• **DATASET ENTRIES**
___

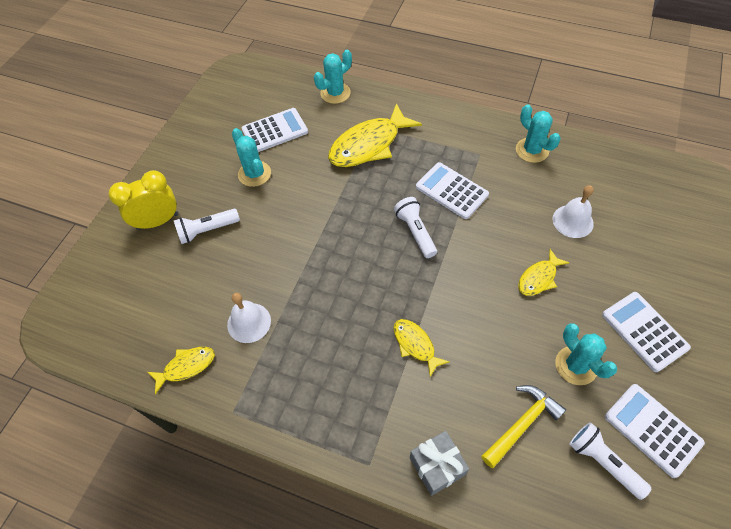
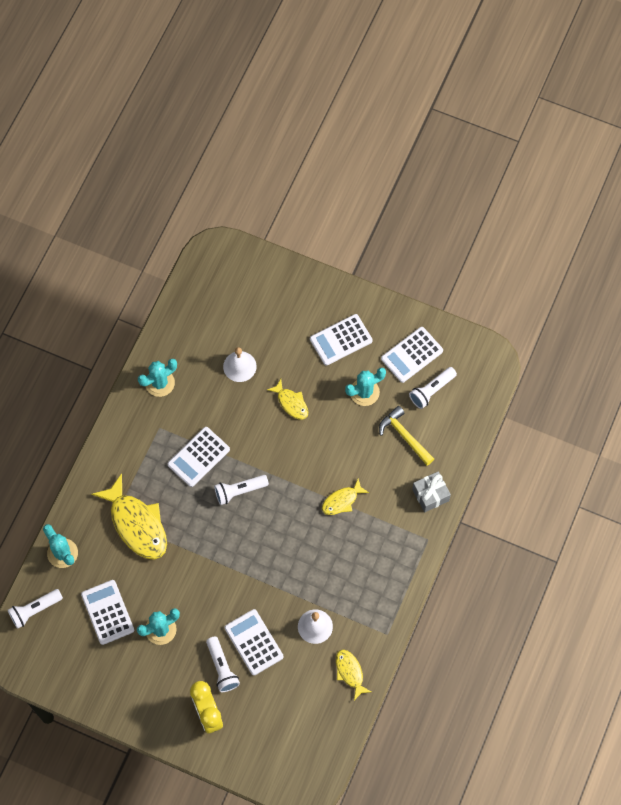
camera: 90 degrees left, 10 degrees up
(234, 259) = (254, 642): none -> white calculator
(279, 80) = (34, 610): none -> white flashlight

___

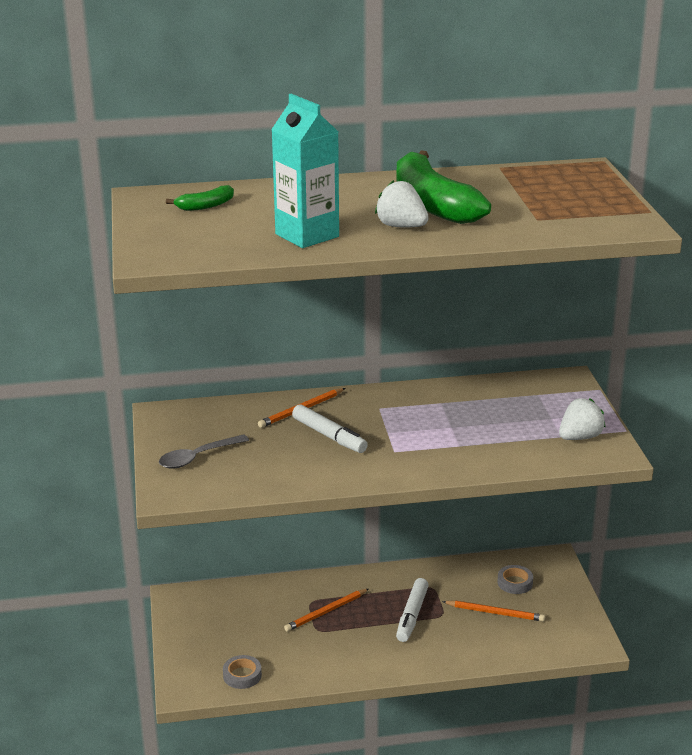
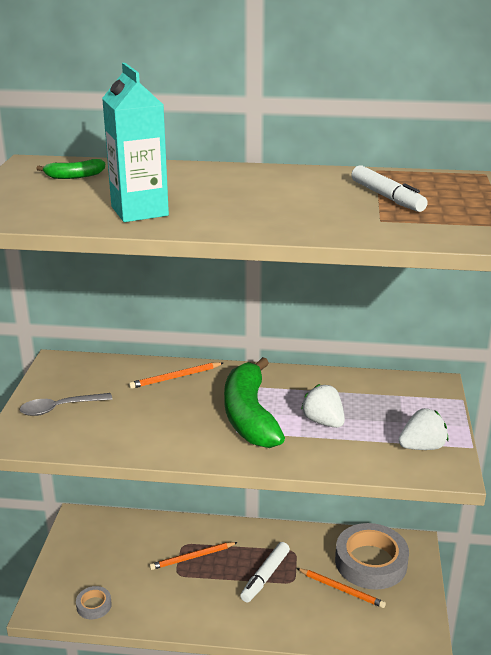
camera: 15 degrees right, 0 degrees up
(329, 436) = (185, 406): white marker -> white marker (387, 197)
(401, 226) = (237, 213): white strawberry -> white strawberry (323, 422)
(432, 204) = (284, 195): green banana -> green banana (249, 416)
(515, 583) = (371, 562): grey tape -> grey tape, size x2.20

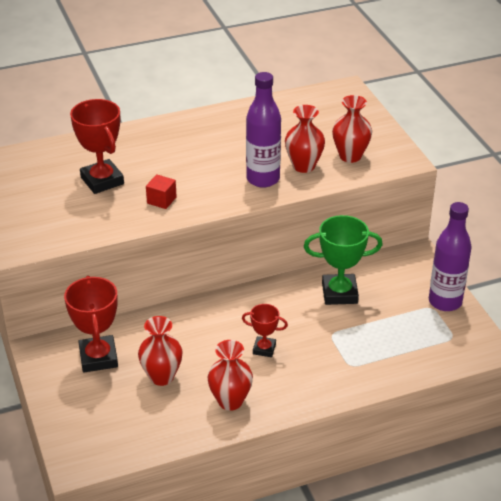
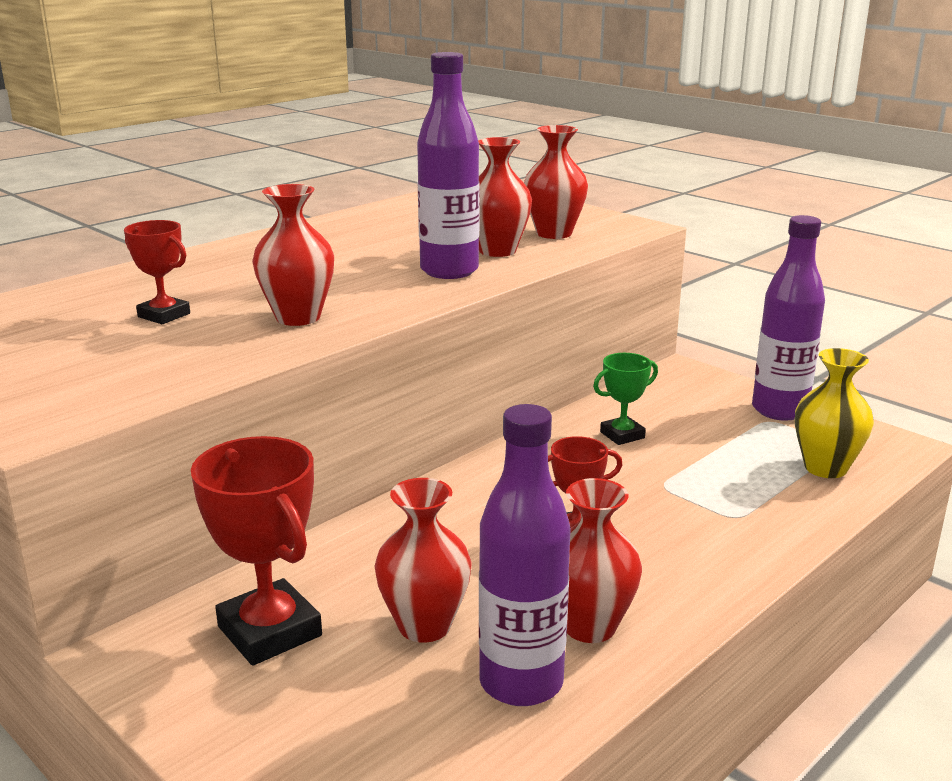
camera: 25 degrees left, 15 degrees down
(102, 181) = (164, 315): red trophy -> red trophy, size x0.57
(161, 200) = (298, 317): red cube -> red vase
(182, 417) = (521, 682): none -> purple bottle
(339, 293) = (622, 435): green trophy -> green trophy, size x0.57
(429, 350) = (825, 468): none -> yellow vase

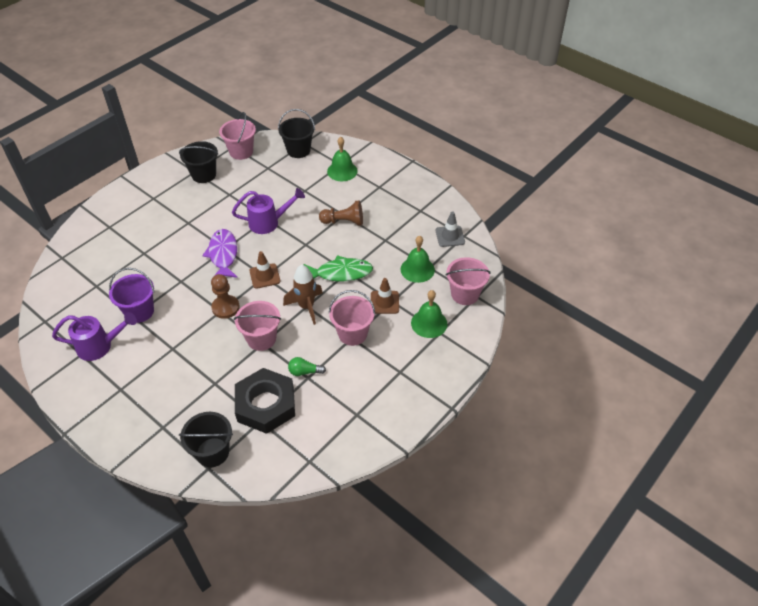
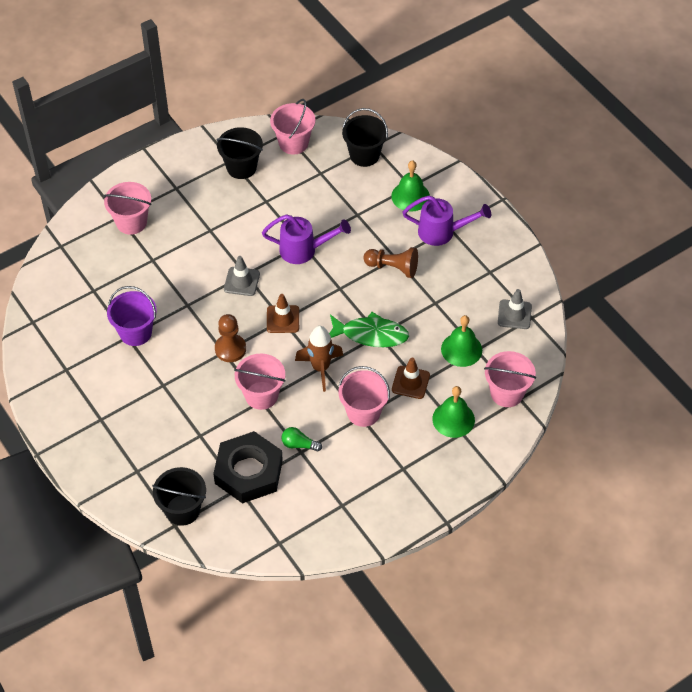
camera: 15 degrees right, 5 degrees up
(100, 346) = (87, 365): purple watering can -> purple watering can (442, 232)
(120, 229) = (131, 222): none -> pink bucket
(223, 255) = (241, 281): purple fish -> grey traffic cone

___

• **TASK REQUIREMENTS**
Take the material above from the line containing "(515, 583) = (371, 562): grey" up to and including the line containing "camera: 15 degrees right, 5 degrees up" and retype it exactly, without any pictures.

• **OUTPUT**
(515, 583) = (371, 562): grey tape -> grey tape, size x2.20

camera: 25 degrees left, 15 degrees down
(102, 181) = (164, 315): red trophy -> red trophy, size x0.57
(161, 200) = (298, 317): red cube -> red vase
(182, 417) = (521, 682): none -> purple bottle
(339, 293) = (622, 435): green trophy -> green trophy, size x0.57
(429, 350) = (825, 468): none -> yellow vase

camera: 15 degrees right, 5 degrees up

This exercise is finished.